▼▼▼
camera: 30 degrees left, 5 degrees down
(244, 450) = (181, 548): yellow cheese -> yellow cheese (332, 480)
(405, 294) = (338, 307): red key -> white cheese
▲▲▲
▼▼▼
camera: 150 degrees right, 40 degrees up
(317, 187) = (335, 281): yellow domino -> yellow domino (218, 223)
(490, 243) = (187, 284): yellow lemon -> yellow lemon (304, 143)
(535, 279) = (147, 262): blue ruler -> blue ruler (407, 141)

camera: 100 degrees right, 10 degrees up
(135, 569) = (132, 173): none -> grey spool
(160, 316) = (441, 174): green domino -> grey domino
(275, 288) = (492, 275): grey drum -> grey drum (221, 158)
▲▲▲
- Task requirements -
Looking at the data above, return every line from the one with "(135, 569) = (132, 173): none -> grey spool" down to the one with "(275, 288) = (492, 275): grey", exactly and inclusively.

- Exercise answer -
(135, 569) = (132, 173): none -> grey spool
(160, 316) = (441, 174): green domino -> grey domino
(275, 288) = (492, 275): grey drum -> grey drum (221, 158)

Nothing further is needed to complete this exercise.